The listing below must be returned in full and unchanged, without the images it carries.

[DATASET SECTION]:
****************
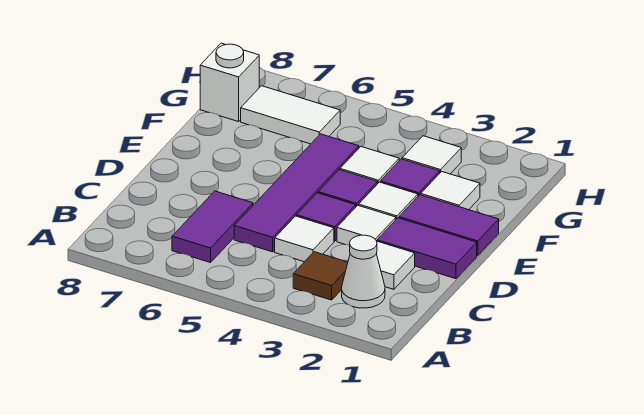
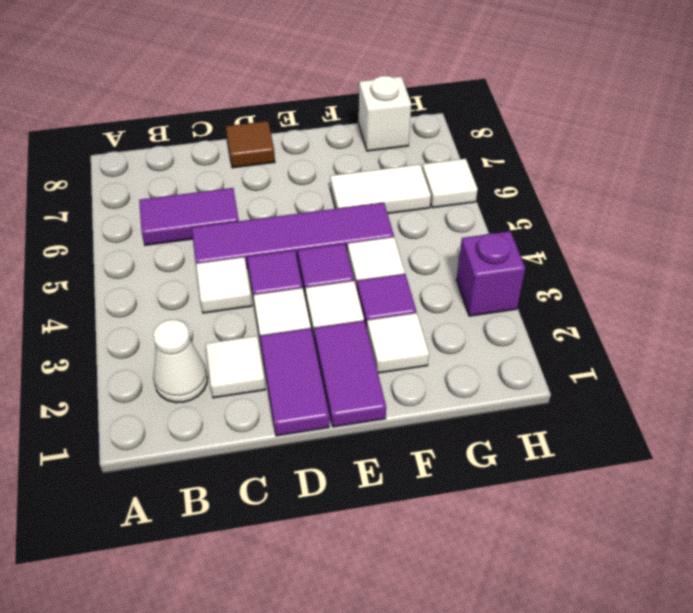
brown tile B3 level 1 -> brown tile D8 level 1
white tile G3 level 1 -> white tile H6 level 1
white tile G6:G7 level 1 -> white tile F6:G6 level 1
none -> purple brick H3 level 1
****************
[EXERCISE RESPONSE]:
brown tile B3 level 1 -> brown tile D8 level 1
white tile G3 level 1 -> white tile H6 level 1
white tile G6:G7 level 1 -> white tile F6:G6 level 1
none -> purple brick H3 level 1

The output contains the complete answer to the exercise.